=== Section Start ===

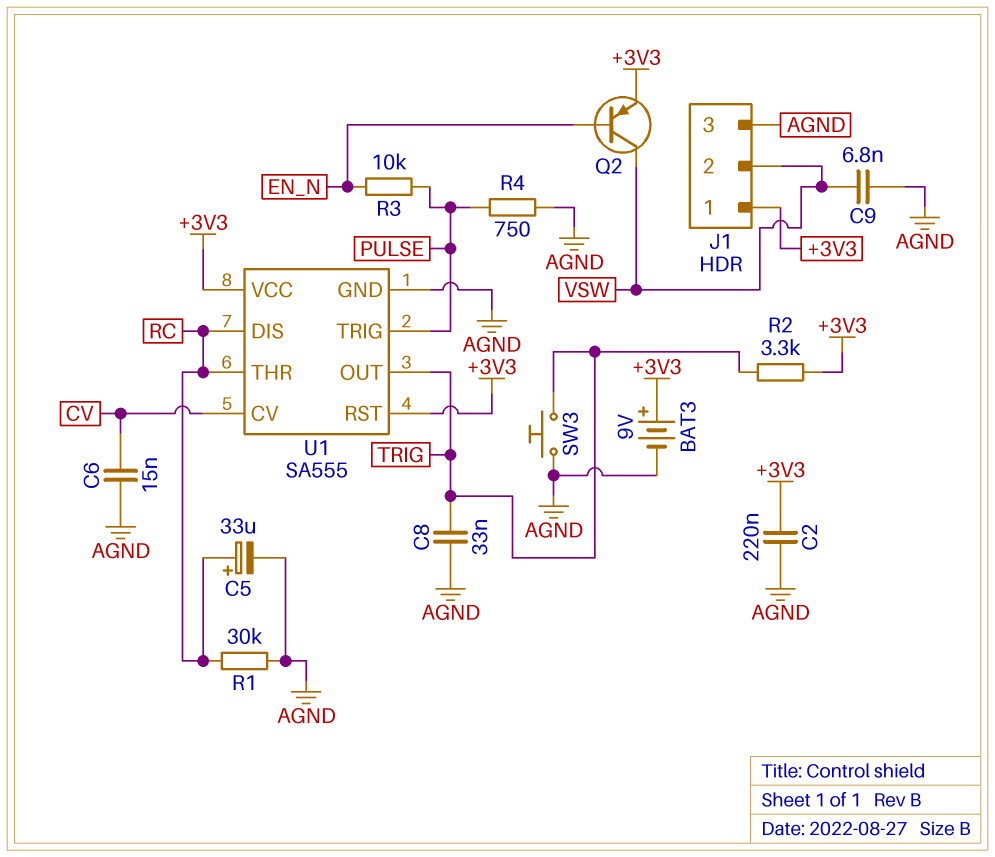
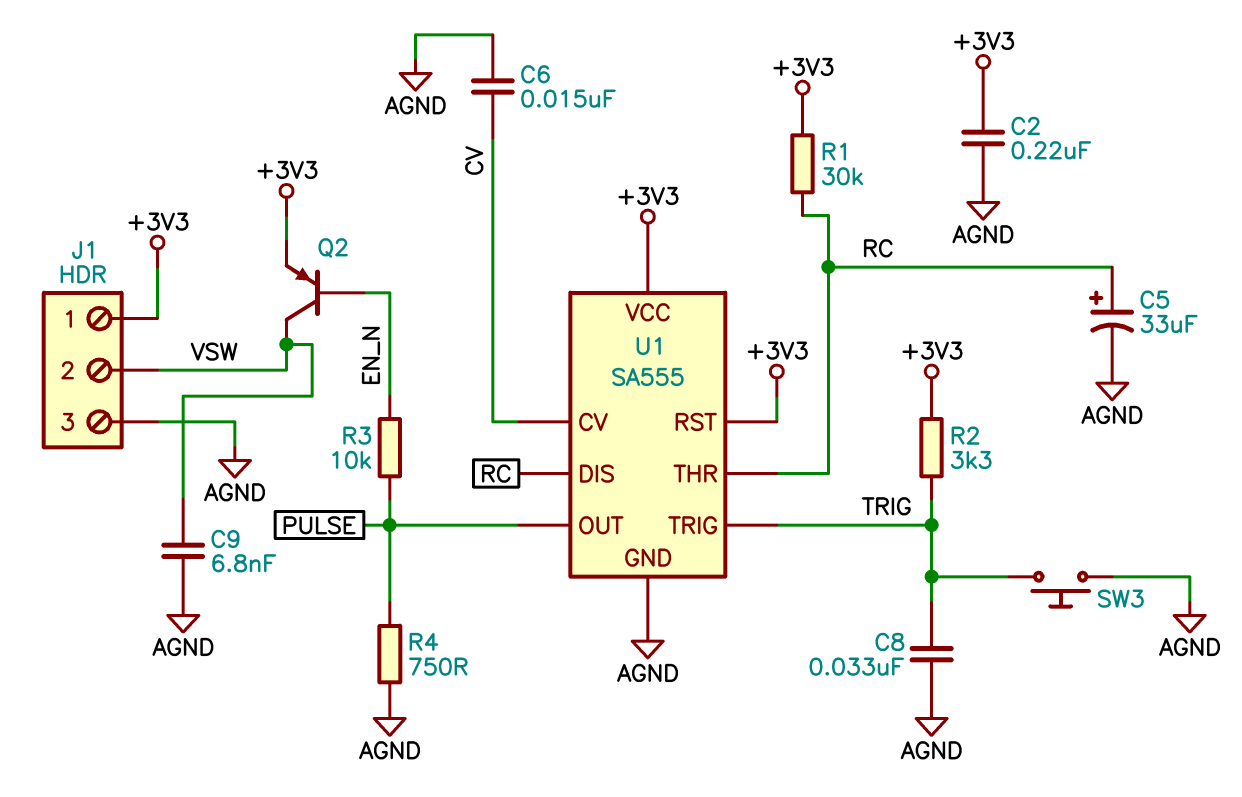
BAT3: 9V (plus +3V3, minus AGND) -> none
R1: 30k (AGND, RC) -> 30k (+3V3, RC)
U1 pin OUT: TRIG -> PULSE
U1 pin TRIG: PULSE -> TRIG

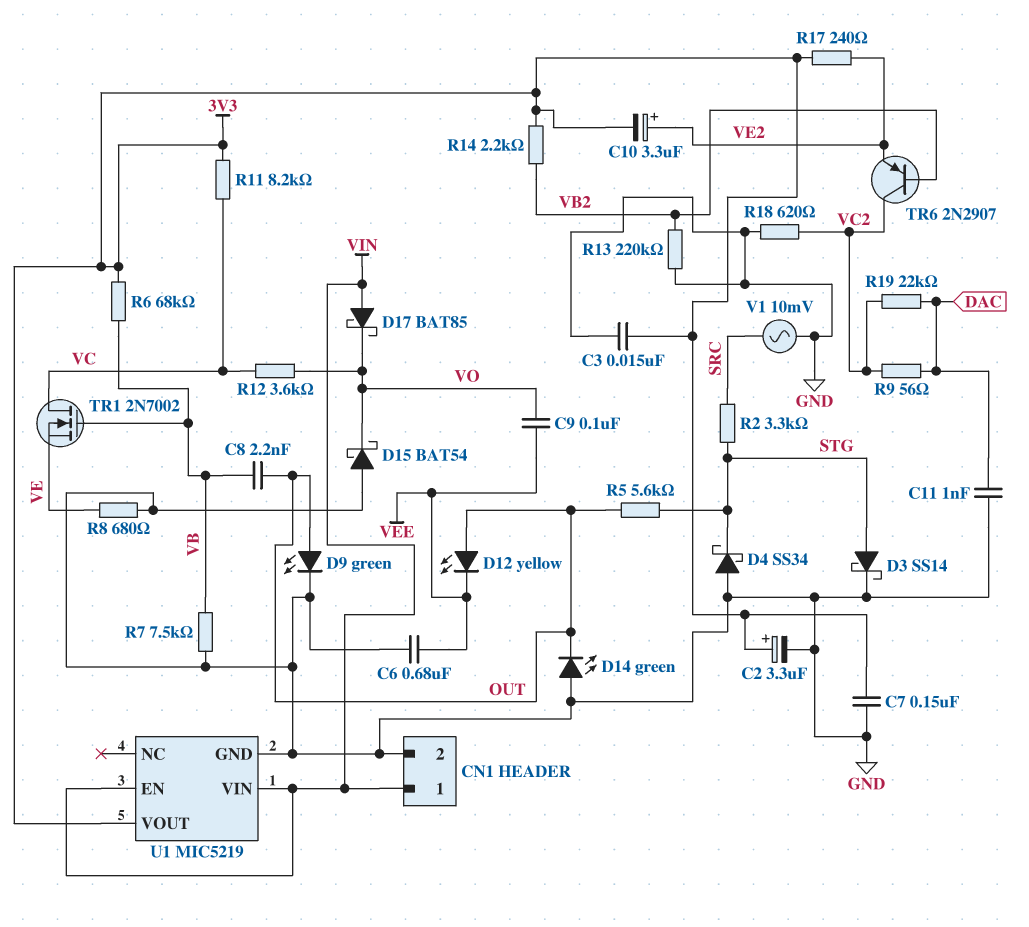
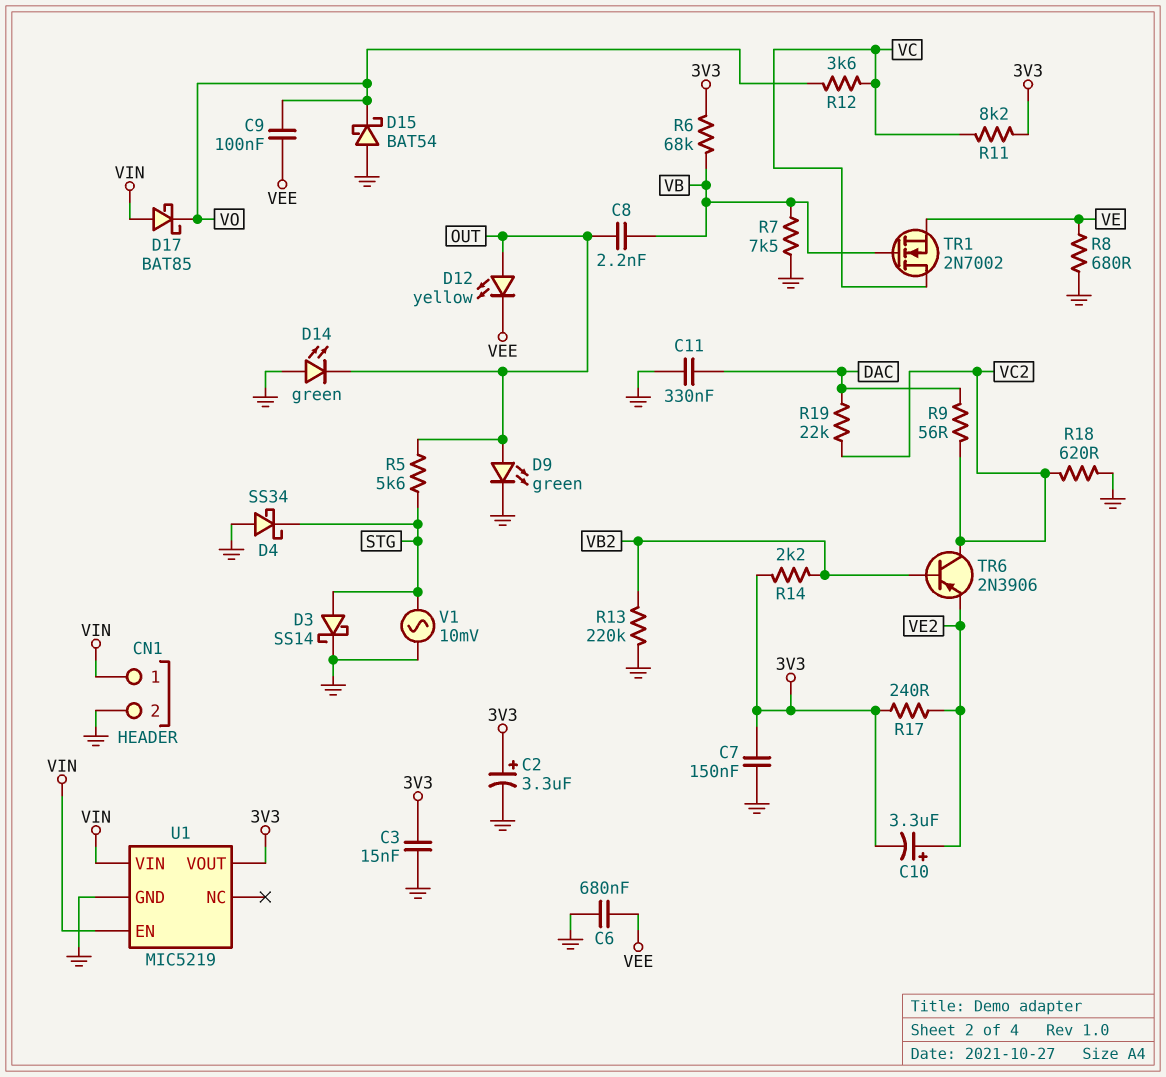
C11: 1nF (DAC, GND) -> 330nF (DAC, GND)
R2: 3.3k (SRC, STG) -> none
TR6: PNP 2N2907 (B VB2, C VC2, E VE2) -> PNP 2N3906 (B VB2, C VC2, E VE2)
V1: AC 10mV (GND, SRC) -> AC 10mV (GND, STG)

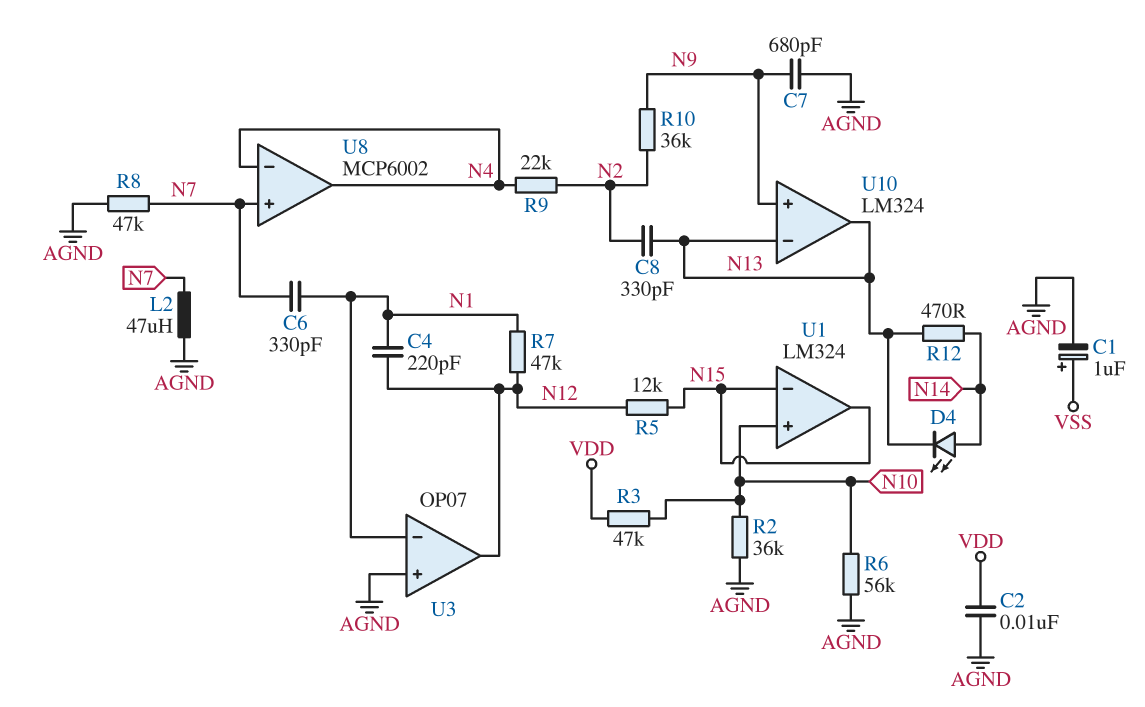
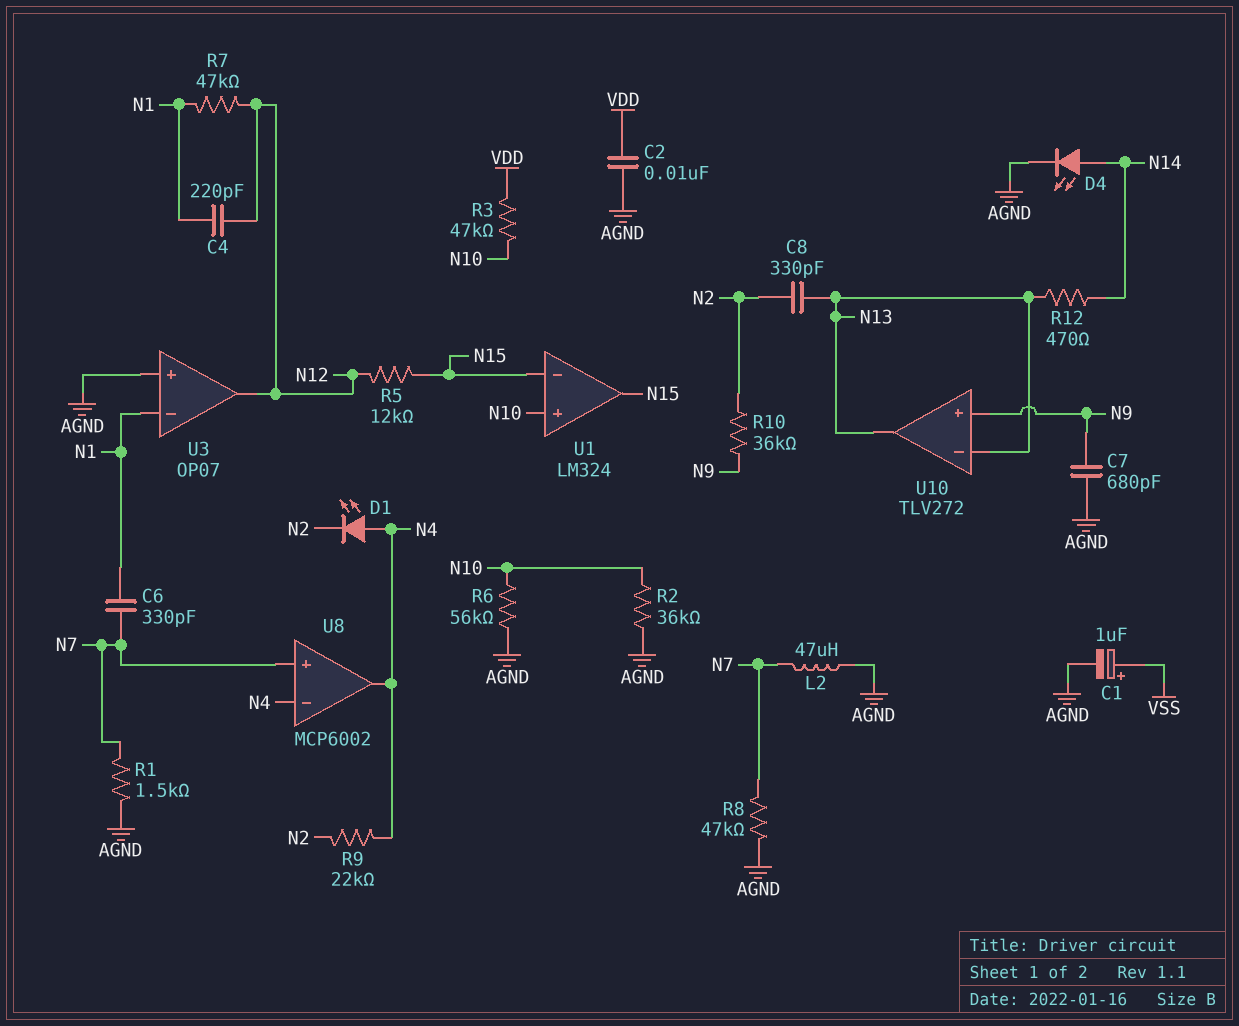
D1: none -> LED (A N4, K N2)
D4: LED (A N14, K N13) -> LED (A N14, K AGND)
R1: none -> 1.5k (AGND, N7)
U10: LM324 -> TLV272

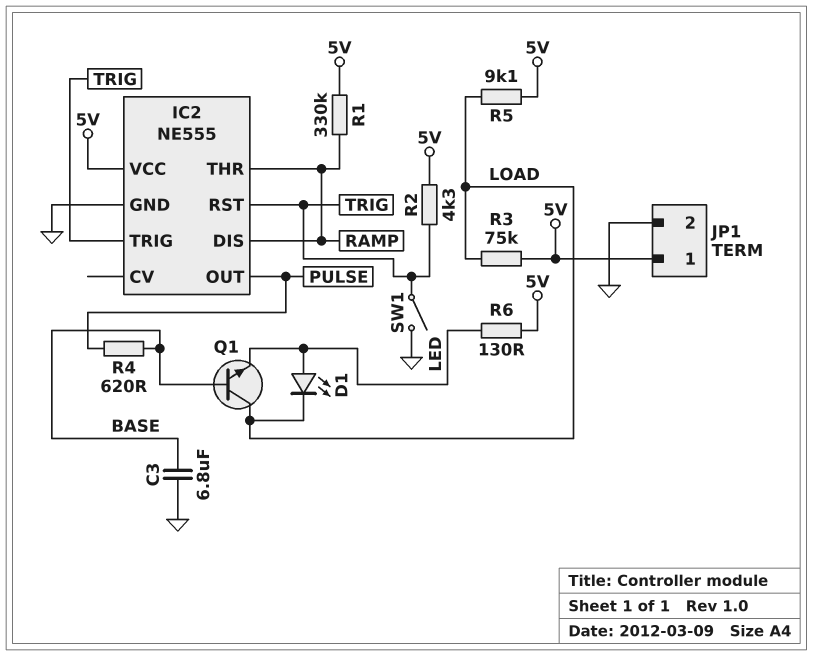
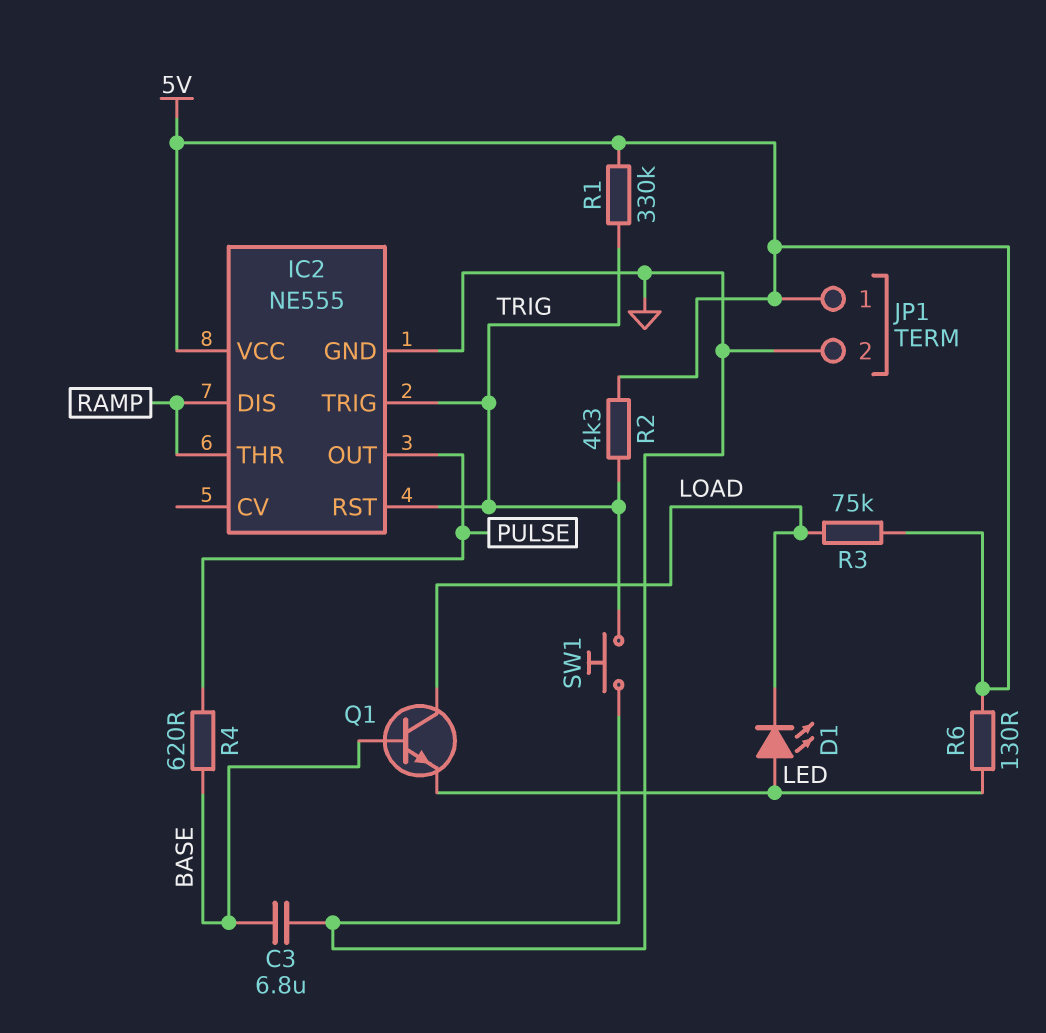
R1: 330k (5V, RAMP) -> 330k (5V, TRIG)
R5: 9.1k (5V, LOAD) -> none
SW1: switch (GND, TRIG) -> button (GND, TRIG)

=== Section End ===

Problem description: Considering the entries above, how many lines contain "none"? Give that number with nothing else.

Answer space: 5